═════ SUPPLIED MATERIAL ═════

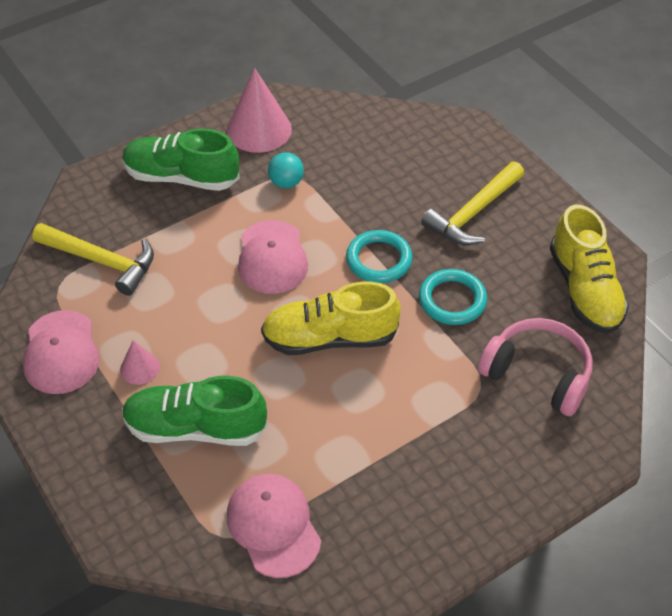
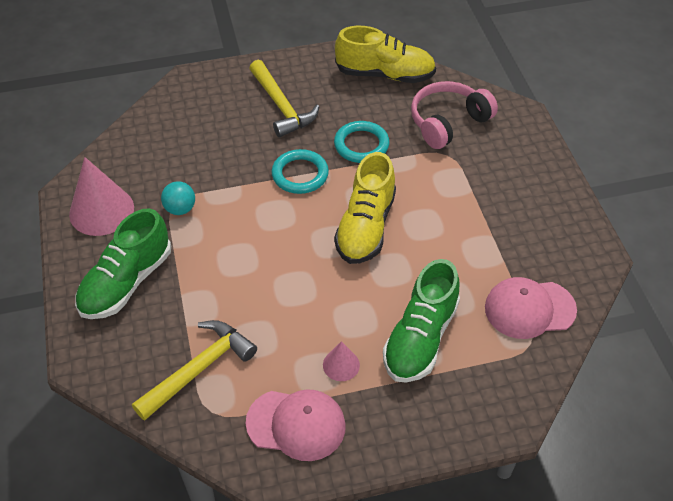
camera: 70 degrees left, 0 degrees up
(272, 257) = (261, 241): pink cap -> none

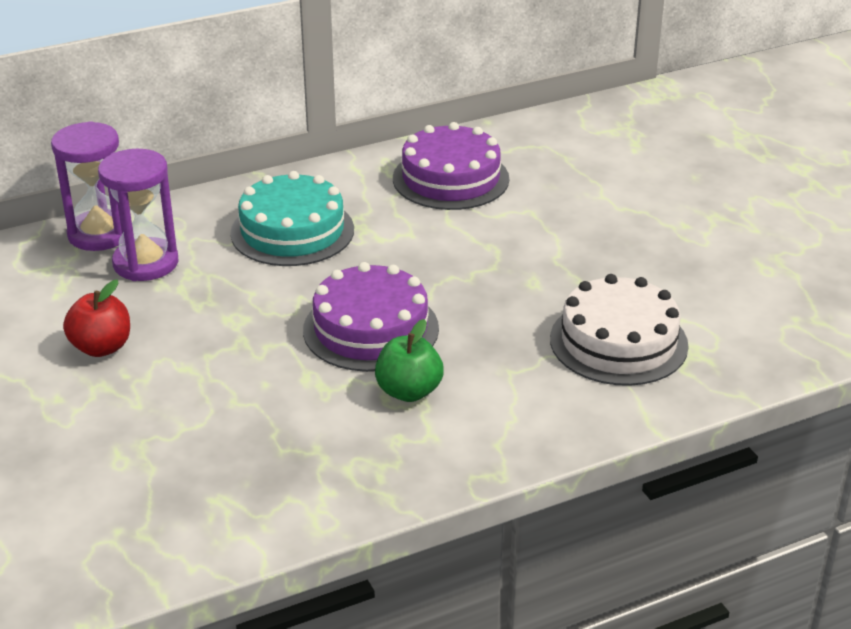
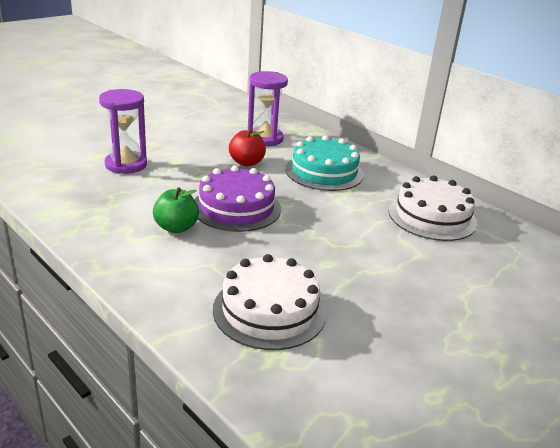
camera: 70 degrees right, 5 degrees down
(99, 234) = (283, 125): purple hourglass -> purple hourglass (126, 165)
(101, 347) = (186, 139): red apple -> red apple (246, 162)
(450, 178) = (432, 217): purple cake -> white cake

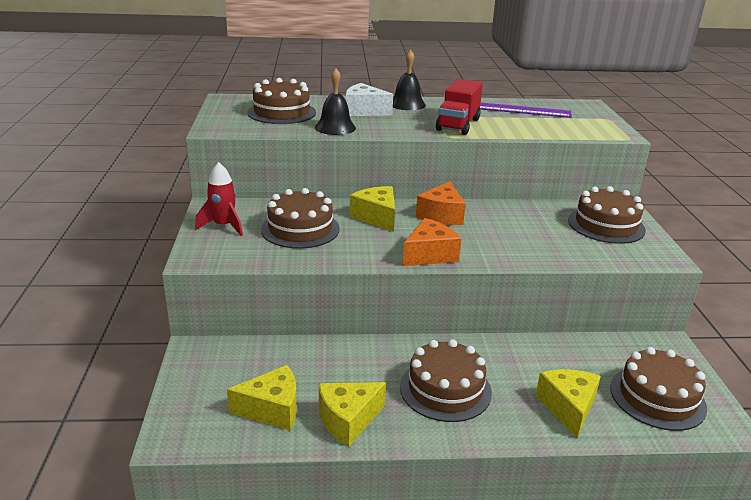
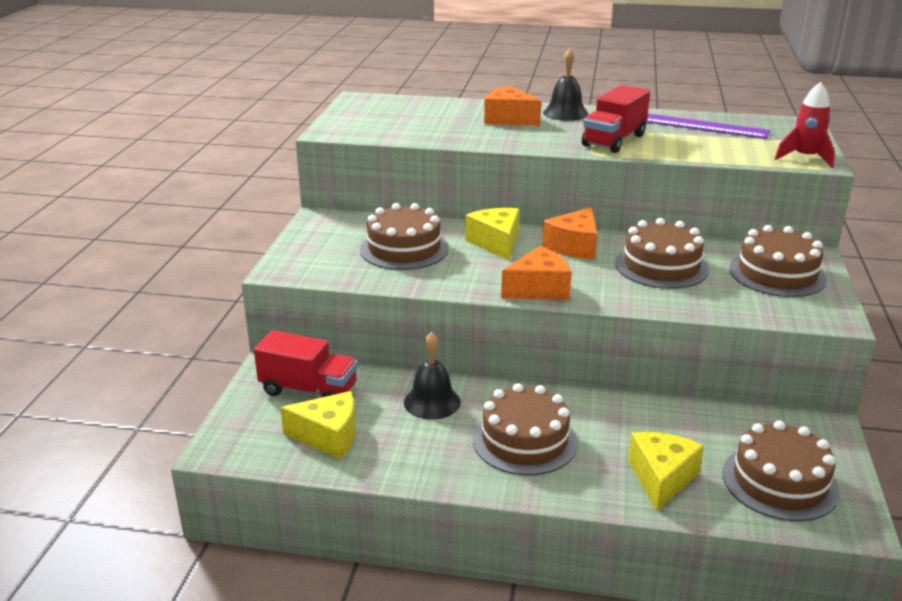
camera: 15 degrees right, 0 degrees up
(223, 226) = (322, 239): red rocket -> red rocket (805, 158)
(238, 366) = (308, 390): none -> red truck
(281, 112) = (413, 116): brown cake -> brown cake (661, 266)
(335, 127) = (465, 136): black bell -> black bell (432, 402)
(348, 420) = (404, 457): yellow cheese -> none
(364, 111) = (509, 119): white cheese -> orange cheese

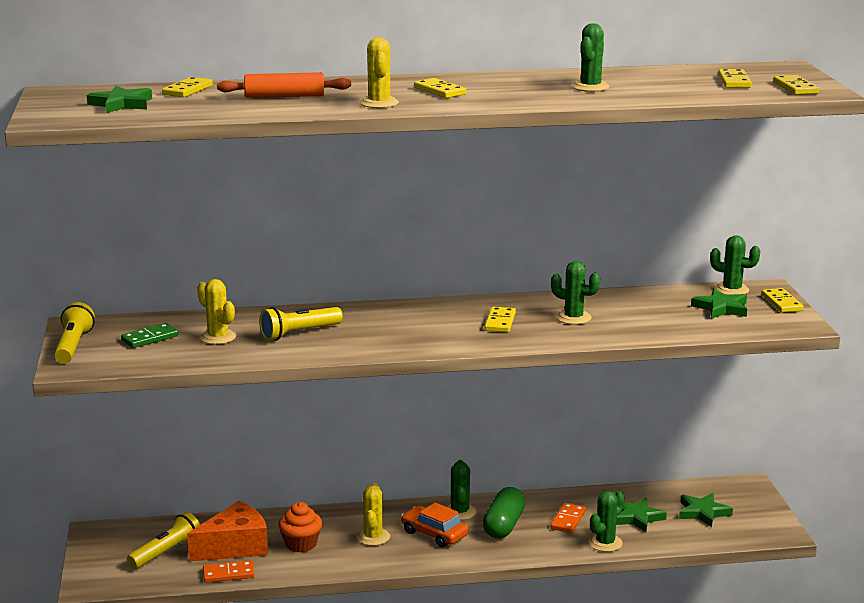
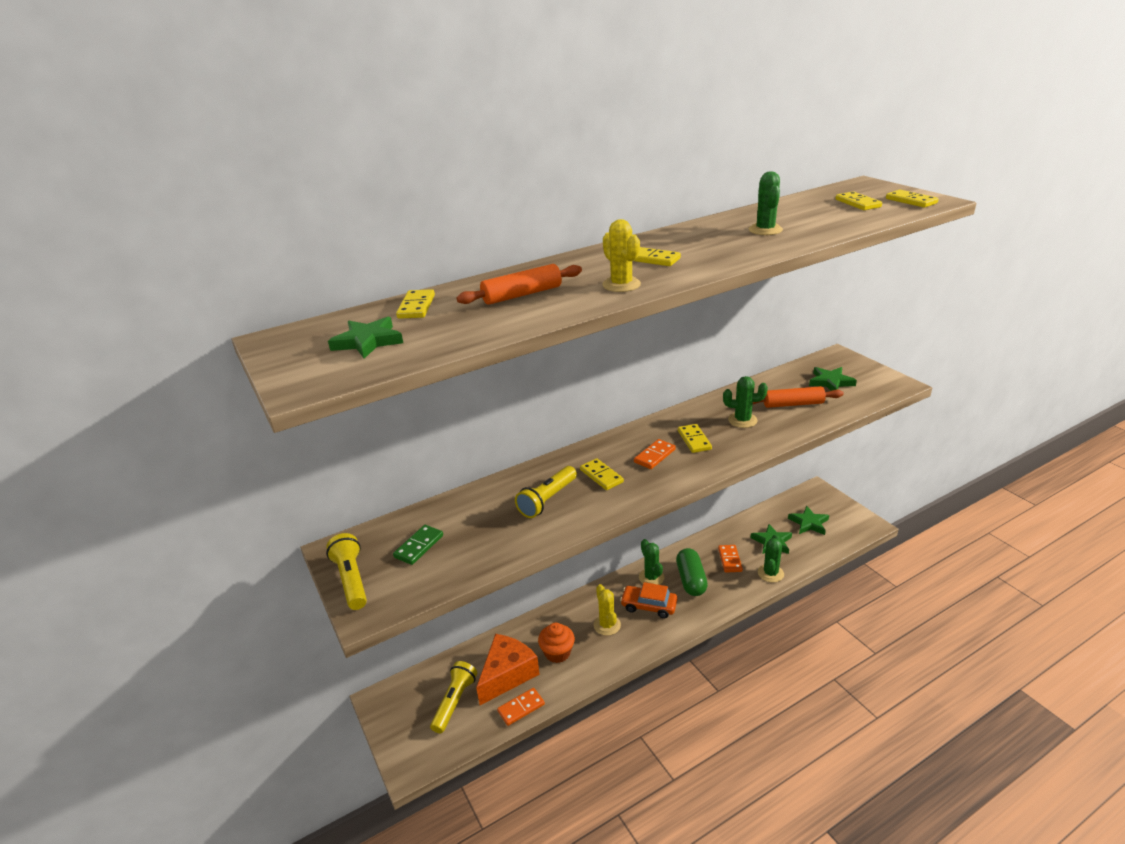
camera: 20 degrees left, 10 degrees up
(218, 337) = (480, 526): yellow cactus -> none
(443, 325) = (654, 456): none -> orange domino
(649, 317) = (793, 404): none -> orange rolling pin
(732, 290) = (818, 363): green cactus -> none
(782, 303) = (863, 366): yellow domino -> yellow domino (601, 476)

═════

▸ **WORK INSTRUCTIONS**
Please make an exact copy of the records, leaving out any picture.

▸ **ANSWER TO THIS PROBLEM**
camera: 70 degrees left, 0 degrees up
(272, 257) = (261, 241): pink cap -> none

camera: 70 degrees right, 5 degrees down
(99, 234) = (283, 125): purple hourglass -> purple hourglass (126, 165)
(101, 347) = (186, 139): red apple -> red apple (246, 162)
(450, 178) = (432, 217): purple cake -> white cake

camera: 15 degrees right, 0 degrees up
(223, 226) = (322, 239): red rocket -> red rocket (805, 158)
(238, 366) = (308, 390): none -> red truck
(281, 112) = (413, 116): brown cake -> brown cake (661, 266)
(335, 127) = (465, 136): black bell -> black bell (432, 402)
(348, 420) = (404, 457): yellow cheese -> none
(364, 111) = (509, 119): white cheese -> orange cheese

camera: 20 degrees left, 10 degrees up
(218, 337) = (480, 526): yellow cactus -> none
(443, 325) = (654, 456): none -> orange domino
(649, 317) = (793, 404): none -> orange rolling pin
(732, 290) = (818, 363): green cactus -> none
(782, 303) = (863, 366): yellow domino -> yellow domino (601, 476)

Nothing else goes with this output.